> WHAT IS REQUIRED
Locate each line below that contains the word "want" and copy those lines in full.

···

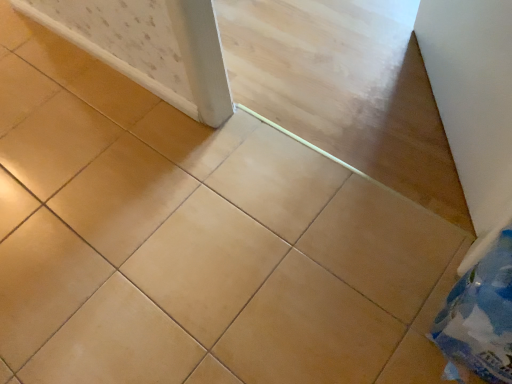
The height and width of the screenshot is (384, 512). I want to click on blue plastic bag at lower right, so click(x=480, y=318).

Describe the element at coordinates (480, 318) in the screenshot. I see `blue plastic bag at lower right` at that location.

Find the location of a particular element. blue plastic bag at lower right is located at coordinates (480, 318).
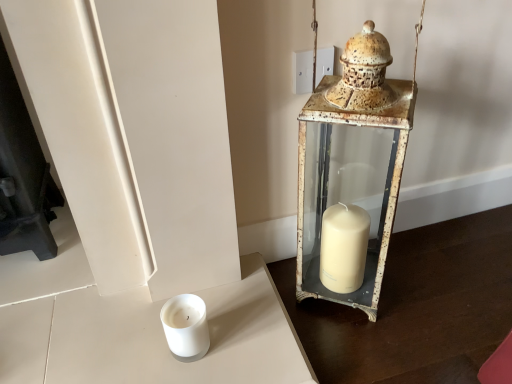
Question: Should I look upward or downward to see white matte candle at lower left?

Choices:
 (A) up
 (B) down

Answer: (B)

Question: Considering the relative positions of white matte candle at lower left and rusty metal lantern at right in the image provided, is white matte candle at lower left to the left of rusty metal lantern at right from the viewer's perspective?

Choices:
 (A) yes
 (B) no

Answer: (A)

Question: From a real-world perspective, is white matte candle at lower left on rusty metal lantern at right?

Choices:
 (A) no
 (B) yes

Answer: (A)

Question: From the image's perspective, is white matte candle at lower left on rusty metal lantern at right?

Choices:
 (A) yes
 (B) no

Answer: (B)

Question: Is white matte candle at lower left directly adjacent to rusty metal lantern at right?

Choices:
 (A) yes
 (B) no

Answer: (B)

Question: Does white matte candle at lower left lie in front of rusty metal lantern at right?

Choices:
 (A) yes
 (B) no

Answer: (B)

Question: Is white matte candle at lower left bigger than rusty metal lantern at right?

Choices:
 (A) no
 (B) yes

Answer: (A)

Question: Could you tell me if rusty metal lantern at right is facing white matte candle at lower left?

Choices:
 (A) no
 (B) yes

Answer: (A)

Question: Is rusty metal lantern at right placed right next to white matte candle at lower left?

Choices:
 (A) yes
 (B) no

Answer: (B)

Question: Is rusty metal lantern at right bigger than white matte candle at lower left?

Choices:
 (A) yes
 (B) no

Answer: (A)

Question: Does rusty metal lantern at right have a lesser height compared to white matte candle at lower left?

Choices:
 (A) yes
 (B) no

Answer: (B)

Question: Does rusty metal lantern at right have a smaller size compared to white matte candle at lower left?

Choices:
 (A) yes
 (B) no

Answer: (B)

Question: From a real-world perspective, is rusty metal lantern at right physically above white matte candle at lower left?

Choices:
 (A) no
 (B) yes

Answer: (B)

Question: From the image's perspective, is white matte candle at lower left positioned above or below rusty metal lantern at right?

Choices:
 (A) above
 (B) below

Answer: (B)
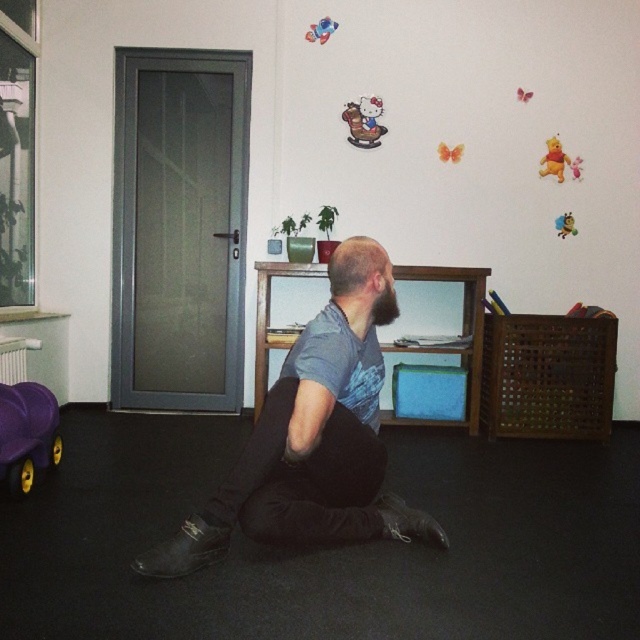
You are standing in the room and want to place a small plant between the dark gray fabric pants at center and the plush yellow bear at upper right. Based on their positions, where should you place the plant?

The dark gray fabric pants at center is positioned on the left side of plush yellow bear at upper right, so you should place the plant between them to the right of the dark gray fabric pants at center and to the left of the plush yellow bear at upper right.

You are standing in the room and want to place a small decoration exactly at the point with coordinates (554,161). Which object from the scene will this point land on?

The point at coordinates (554,161) is located on the velvet winnie the pooh at upper right.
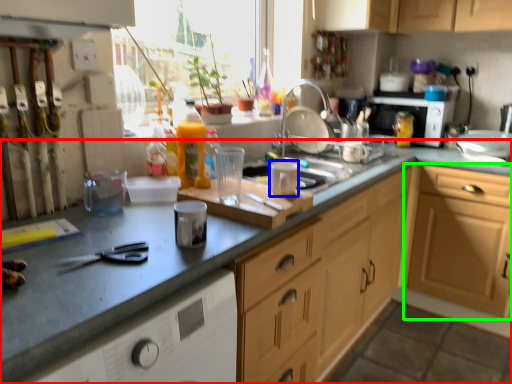
Question: Which is nearer to the countertop (highlighted by a red box)? appliance (highlighted by a blue box) or cabinetry (highlighted by a green box).

Choices:
 (A) appliance
 (B) cabinetry

Answer: (A)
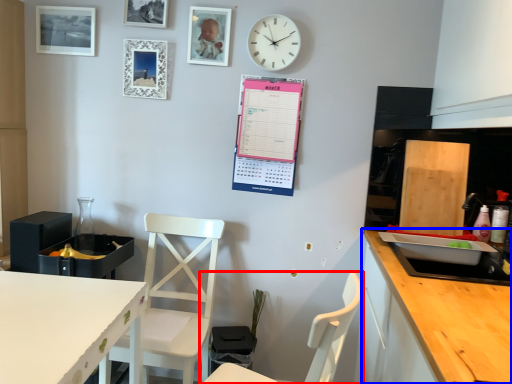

···

> FINAL ANSWER
The height and width of the screenshot is (384, 512). I want to click on blue plastic bag at lower right, so click(x=480, y=318).
You are standing in the room and want to place a small plant between the dark gray fabric pants at center and the plush yellow bear at upper right. Based on their positions, where should you place the plant?
You are standing in the room and want to place a small decoration exactly at the point with coordinates (554,161). Which object from the scene will this point land on?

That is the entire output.